Please rewrite everything from the start of the material down to the line containing "Kettlebrook is located", replacing "image size" with "picture dimensions" and keeping all else the same. Leave the pictures out of your answer.

-------- Provided material --------

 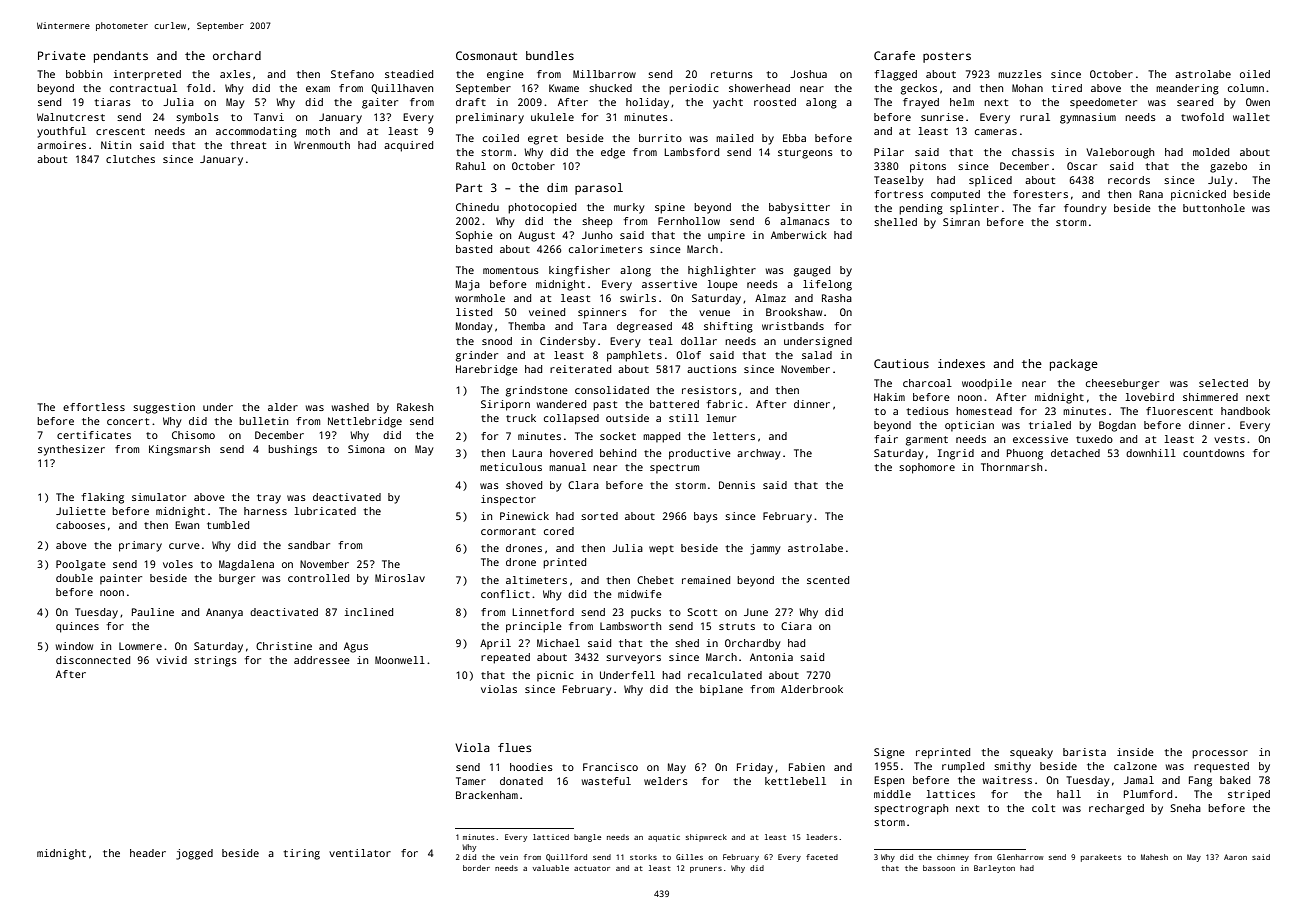 What do you see at coordinates (301, 854) in the screenshot?
I see `tiring` at bounding box center [301, 854].
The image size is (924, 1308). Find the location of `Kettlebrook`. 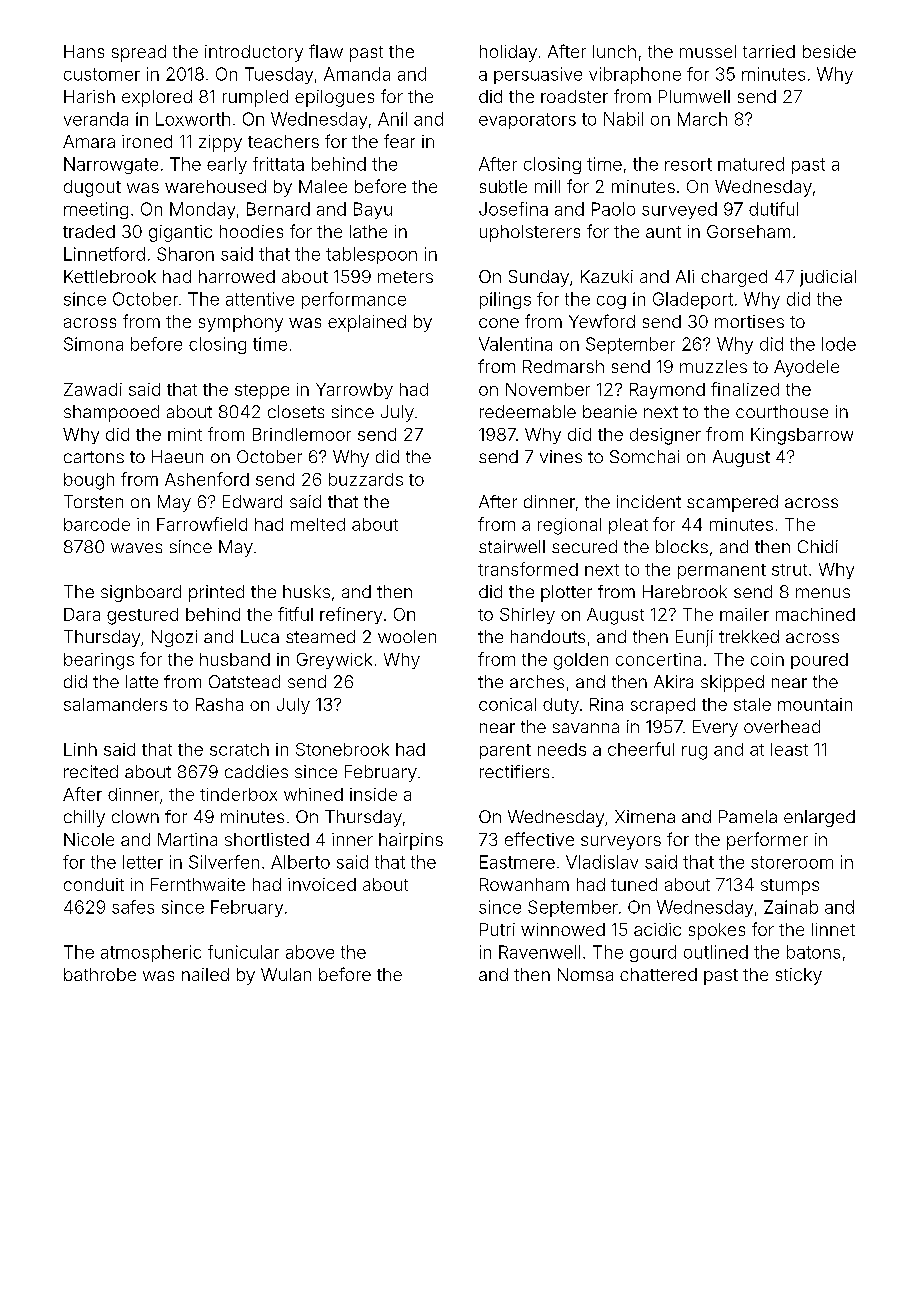

Kettlebrook is located at coordinates (110, 276).
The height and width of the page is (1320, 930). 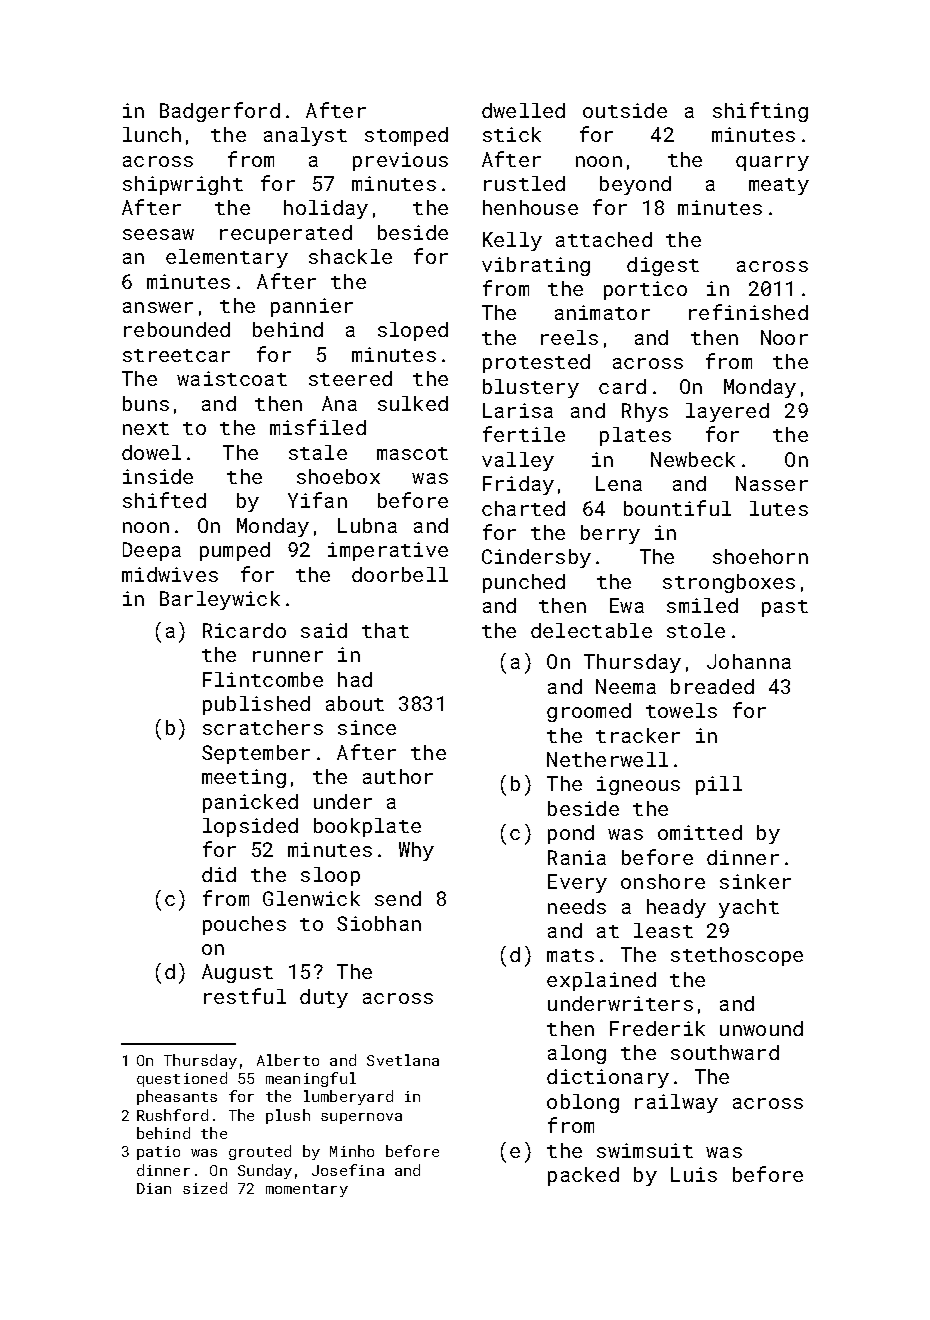 I want to click on Alberto, so click(x=288, y=1060).
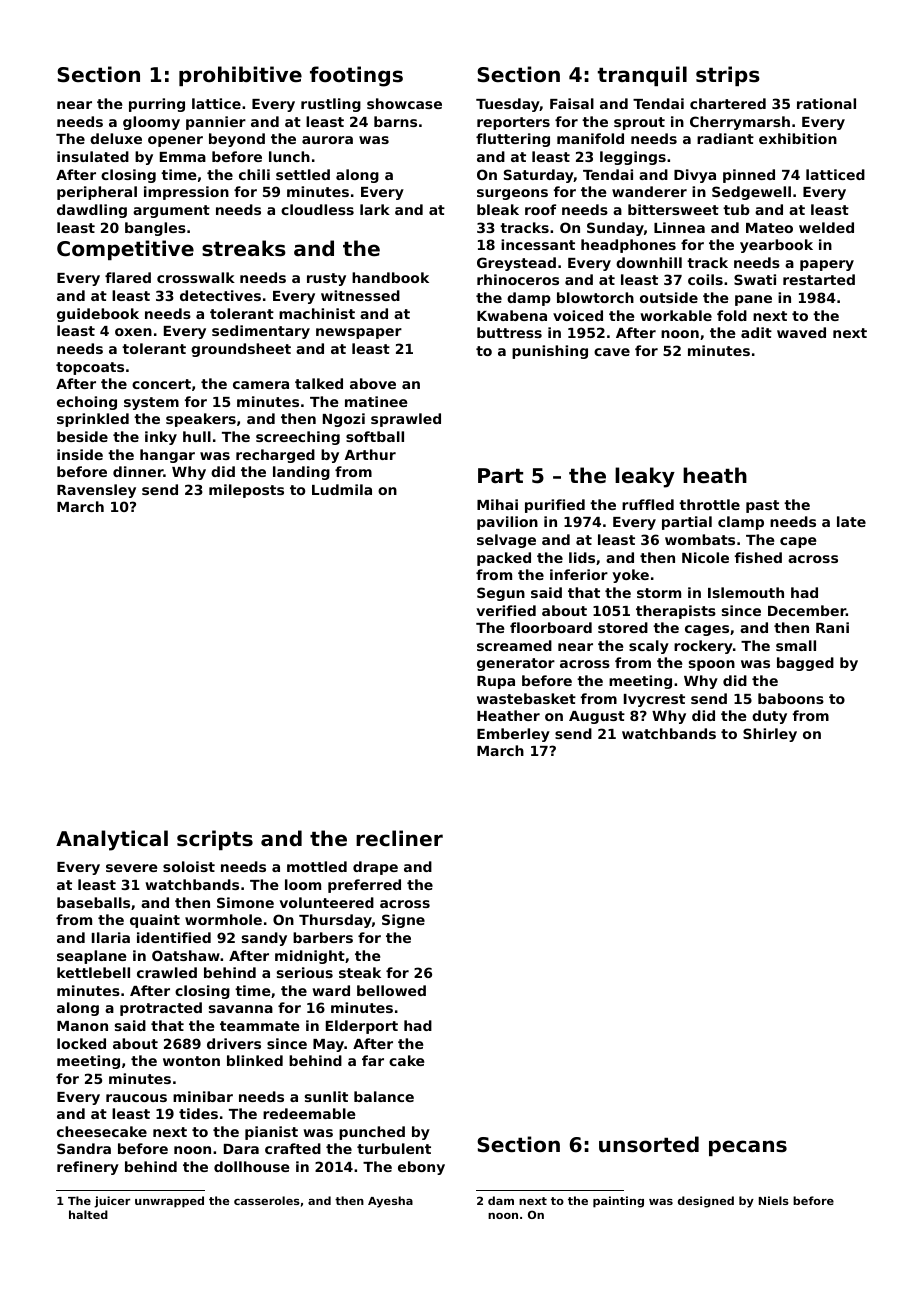  What do you see at coordinates (391, 990) in the page?
I see `bellowed` at bounding box center [391, 990].
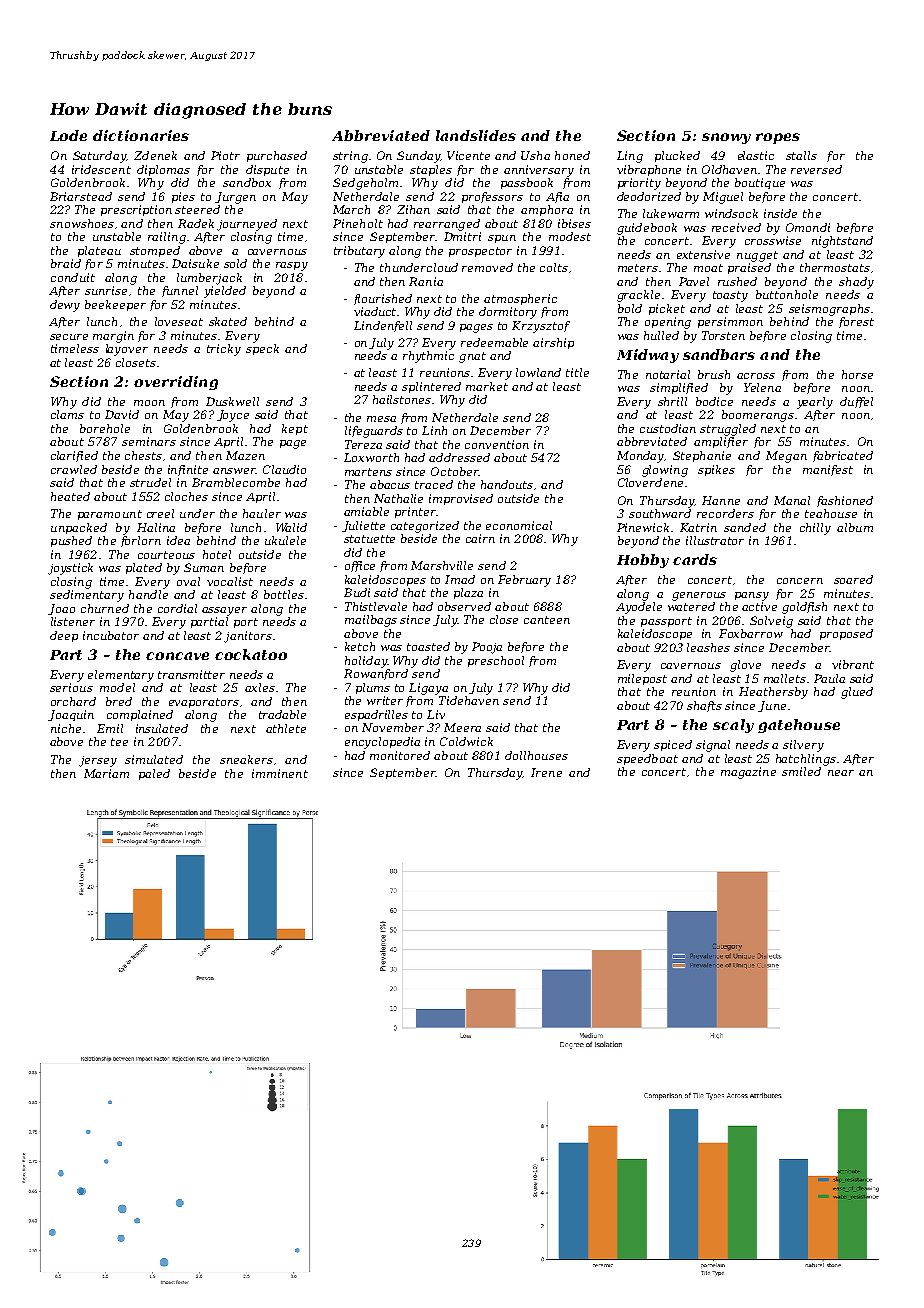 This screenshot has width=924, height=1308. What do you see at coordinates (460, 579) in the screenshot?
I see `Imad` at bounding box center [460, 579].
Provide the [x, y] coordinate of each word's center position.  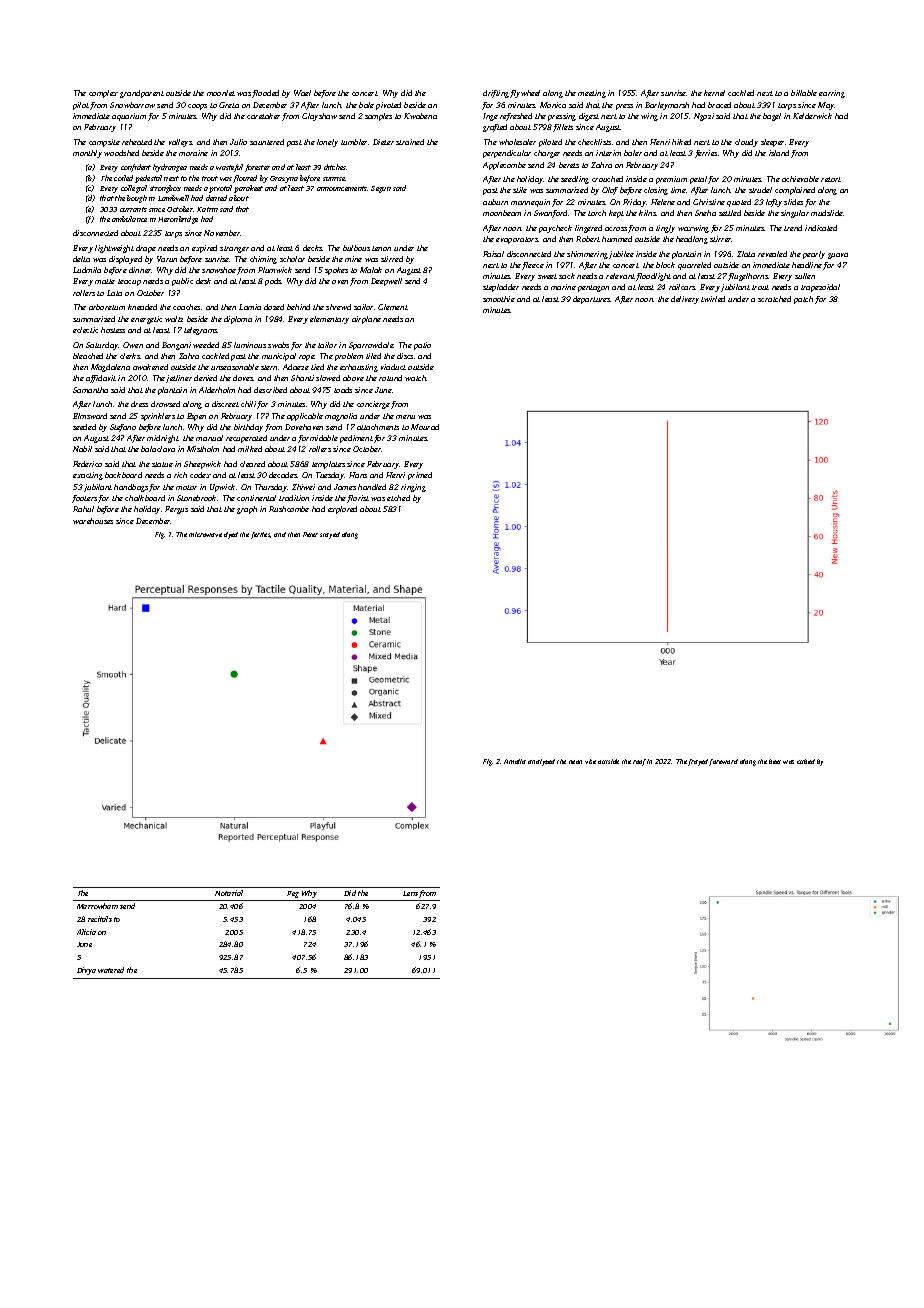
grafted [495, 128]
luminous [250, 345]
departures [592, 300]
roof [639, 762]
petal [698, 180]
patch [803, 300]
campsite [104, 143]
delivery [685, 300]
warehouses [93, 521]
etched [398, 498]
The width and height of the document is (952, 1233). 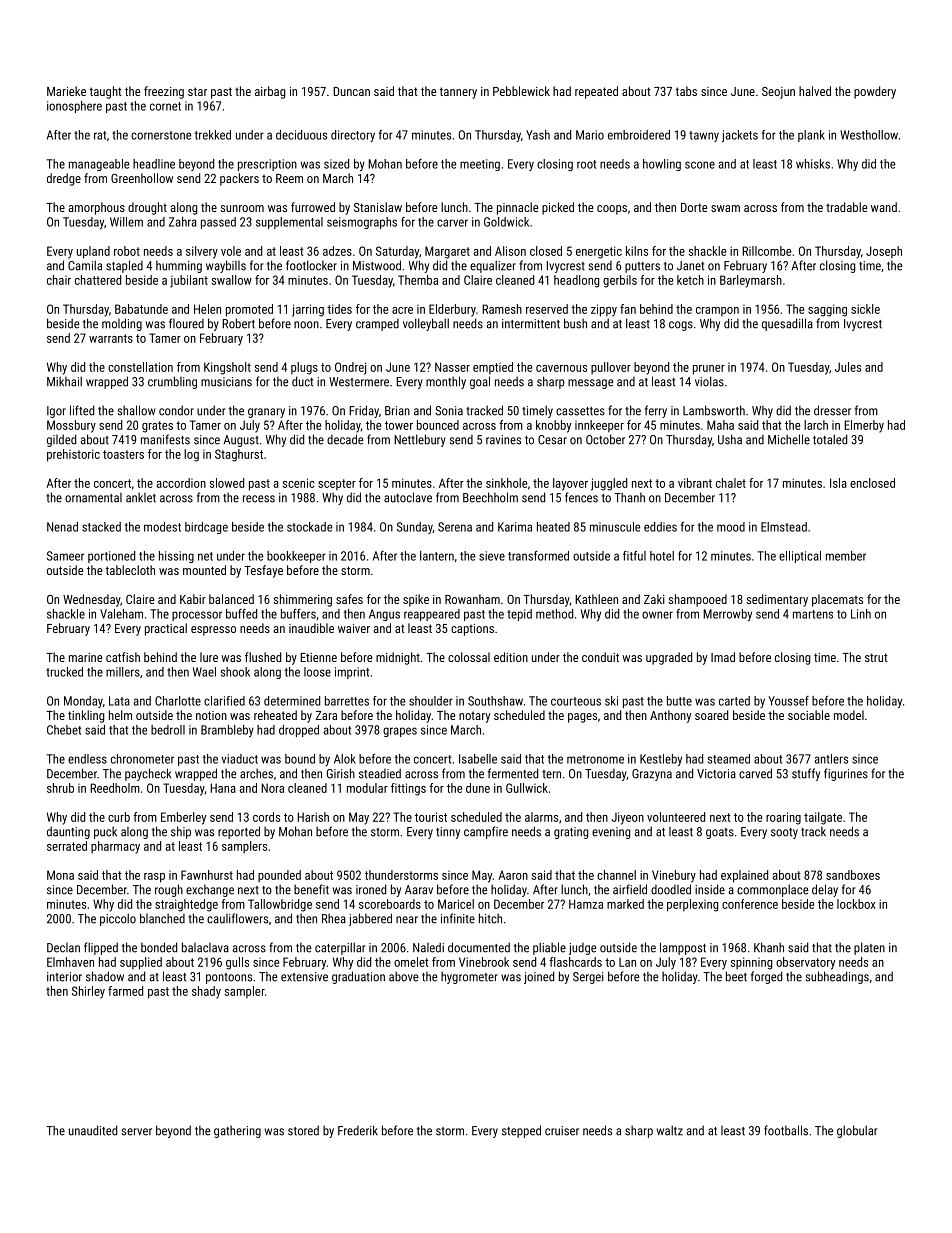 I want to click on gathering, so click(x=237, y=1131).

--------

§ Finished task:
  What do you see at coordinates (301, 854) in the screenshot?
I see `tiring` at bounding box center [301, 854].
The picture dimensions is (924, 1308). Find the location of `Kettlebrook`. 

Kettlebrook is located at coordinates (110, 276).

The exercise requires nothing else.